Supplied material Start Marker

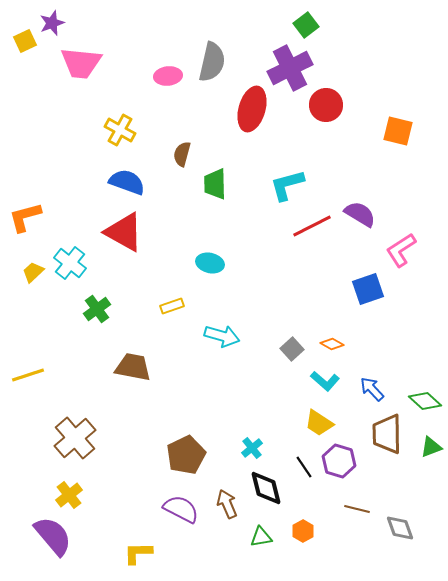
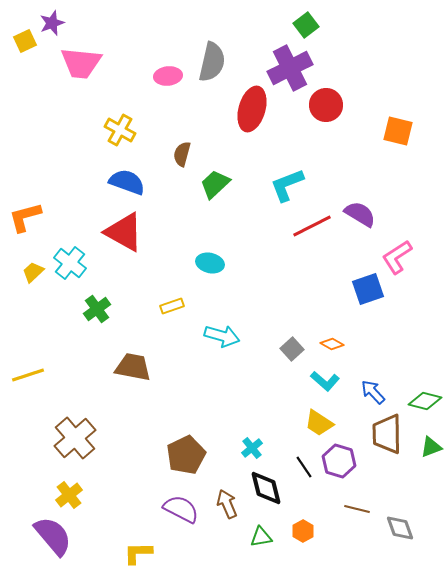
green trapezoid at (215, 184): rotated 48 degrees clockwise
cyan L-shape at (287, 185): rotated 6 degrees counterclockwise
pink L-shape at (401, 250): moved 4 px left, 7 px down
blue arrow at (372, 389): moved 1 px right, 3 px down
green diamond at (425, 401): rotated 28 degrees counterclockwise
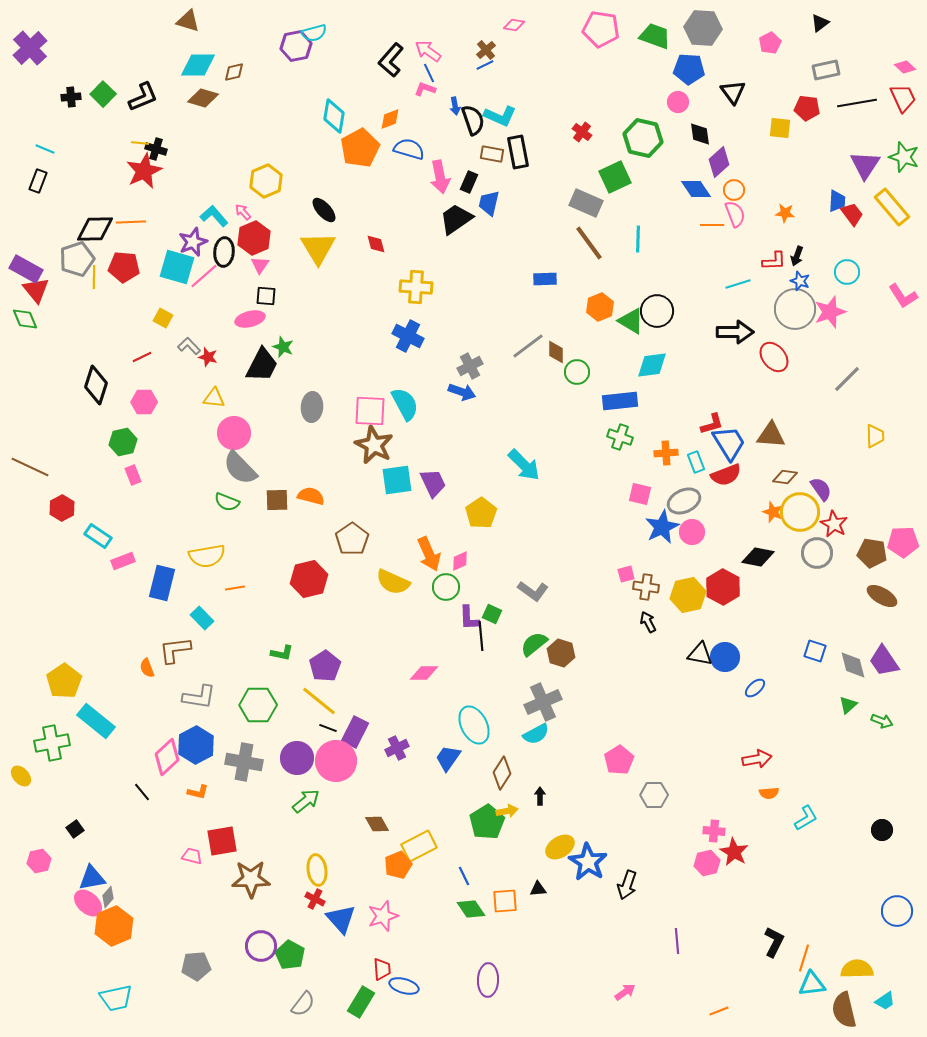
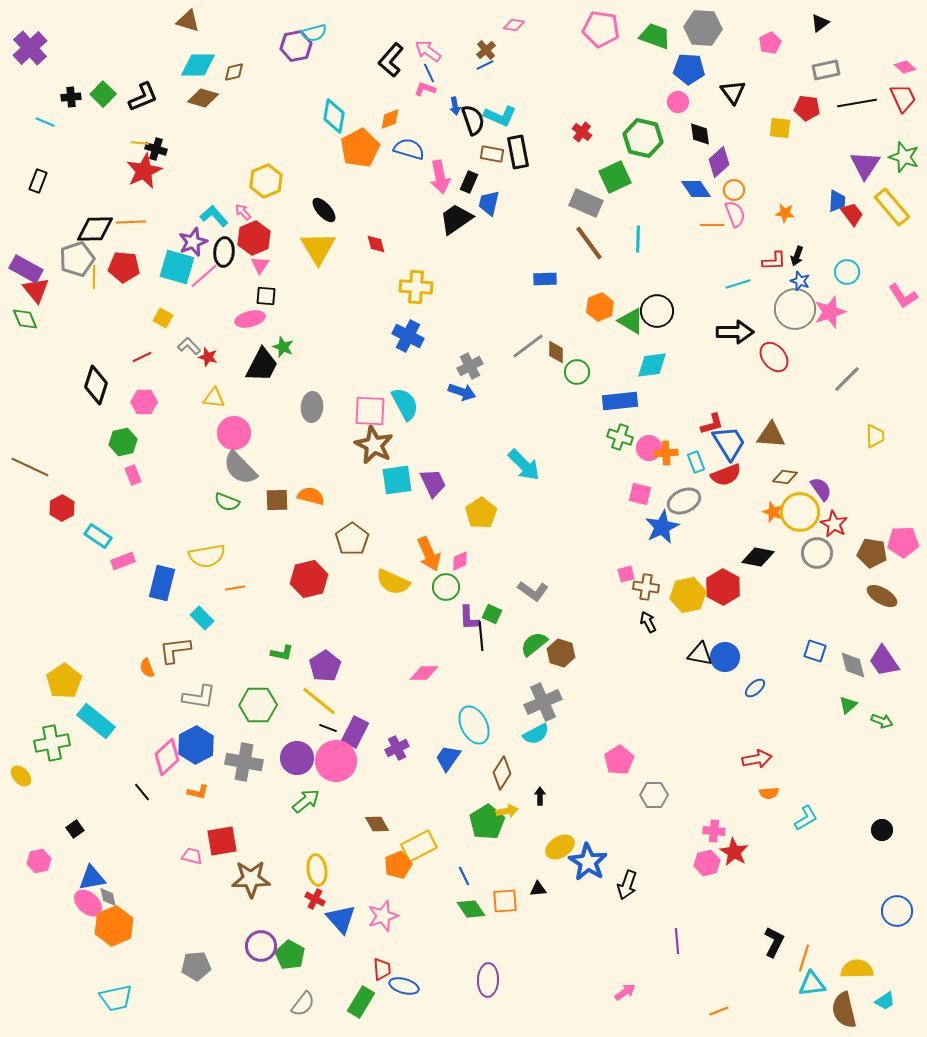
cyan line at (45, 149): moved 27 px up
pink circle at (692, 532): moved 43 px left, 84 px up
gray diamond at (108, 897): rotated 55 degrees counterclockwise
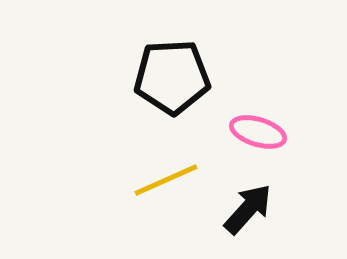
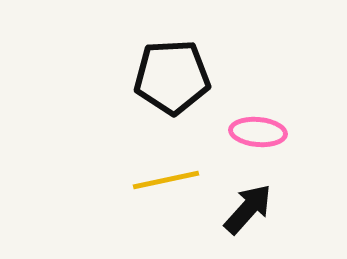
pink ellipse: rotated 12 degrees counterclockwise
yellow line: rotated 12 degrees clockwise
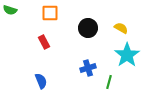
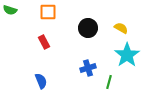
orange square: moved 2 px left, 1 px up
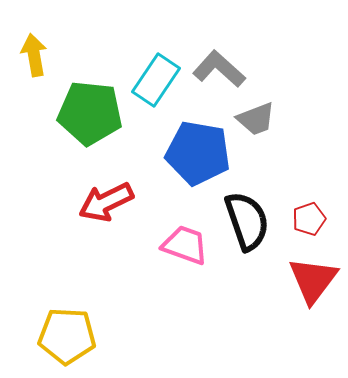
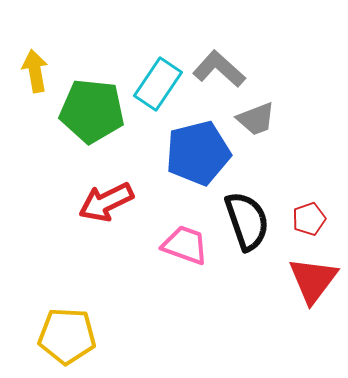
yellow arrow: moved 1 px right, 16 px down
cyan rectangle: moved 2 px right, 4 px down
green pentagon: moved 2 px right, 2 px up
blue pentagon: rotated 24 degrees counterclockwise
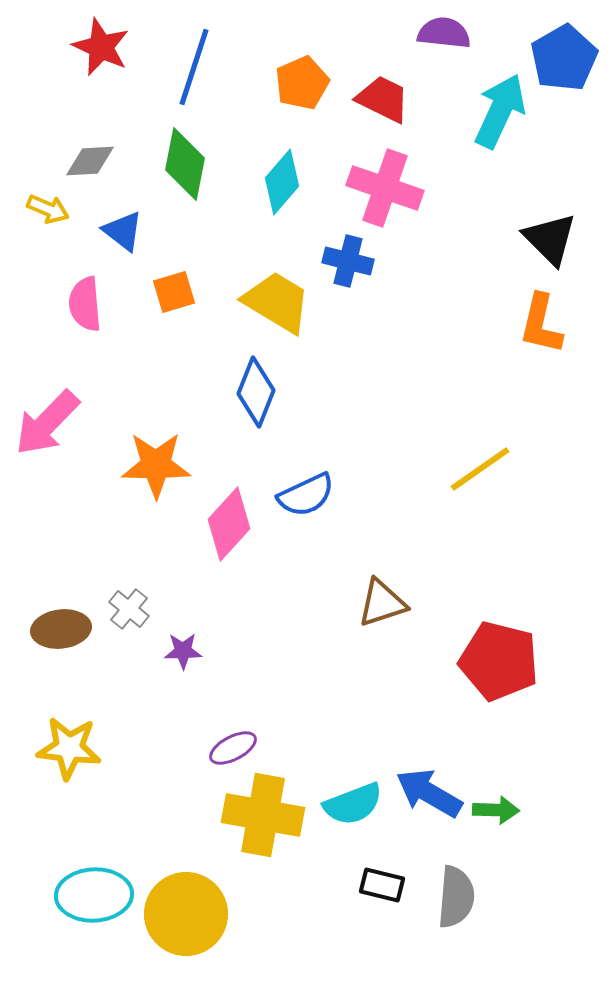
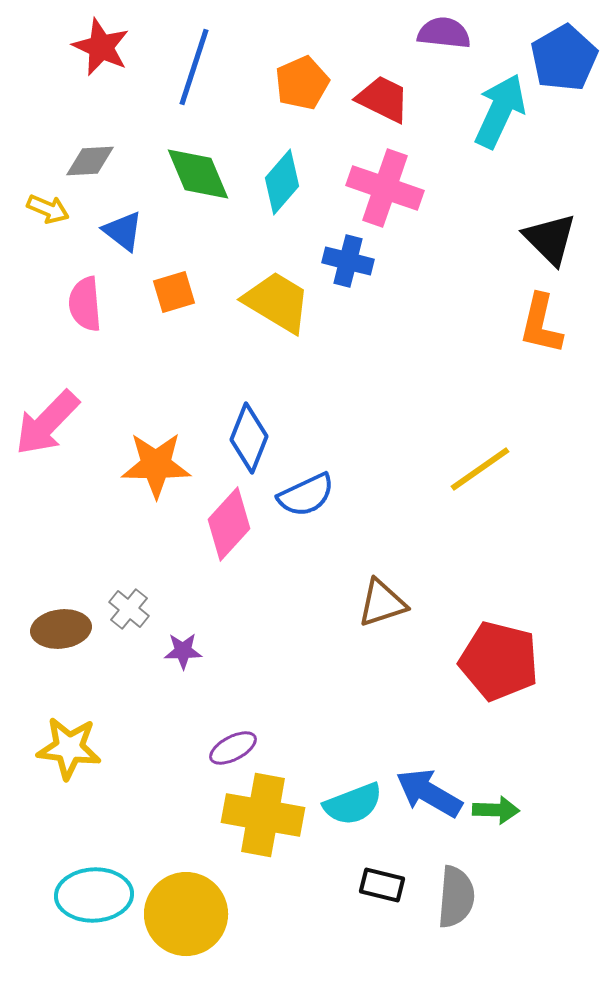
green diamond: moved 13 px right, 10 px down; rotated 34 degrees counterclockwise
blue diamond: moved 7 px left, 46 px down
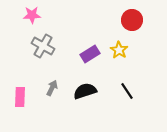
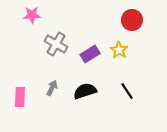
gray cross: moved 13 px right, 2 px up
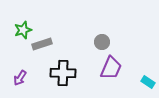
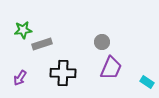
green star: rotated 12 degrees clockwise
cyan rectangle: moved 1 px left
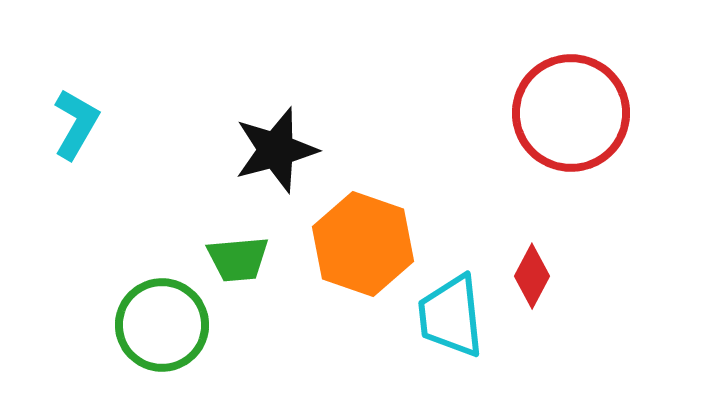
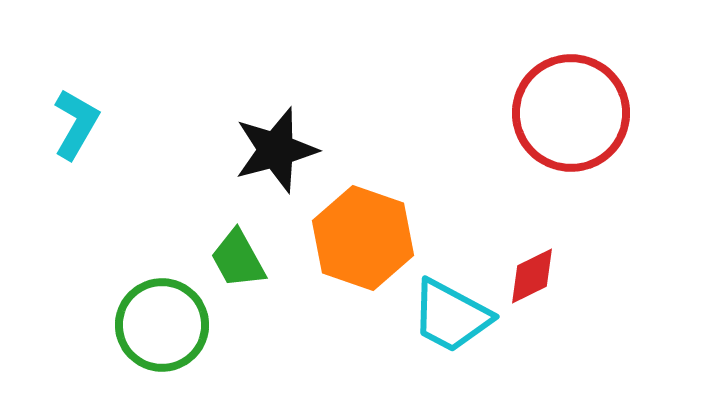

Supplied material End Marker

Exercise goal: Repeat each of the records exactly as written, except for the pictures, which are to be left out.

Answer section:
green trapezoid at (215, 184): rotated 48 degrees clockwise
cyan L-shape at (287, 185): rotated 6 degrees counterclockwise
pink L-shape at (401, 250): moved 4 px left, 7 px down
blue arrow at (372, 389): moved 1 px right, 3 px down
green diamond at (425, 401): rotated 28 degrees counterclockwise
cyan line at (45, 149): moved 27 px up
pink circle at (692, 532): moved 43 px left, 84 px up
gray diamond at (108, 897): rotated 55 degrees counterclockwise
pink ellipse: rotated 12 degrees counterclockwise
yellow line: rotated 12 degrees clockwise
orange square: moved 2 px left, 1 px up
yellow arrow: moved 1 px right, 16 px down
cyan rectangle: moved 2 px right, 4 px down
green pentagon: moved 2 px right, 2 px up
blue pentagon: rotated 24 degrees counterclockwise
green diamond: moved 13 px right, 10 px down; rotated 34 degrees counterclockwise
blue diamond: moved 7 px left, 46 px down
gray cross: moved 13 px right, 2 px up
green star: rotated 12 degrees clockwise
cyan rectangle: moved 1 px left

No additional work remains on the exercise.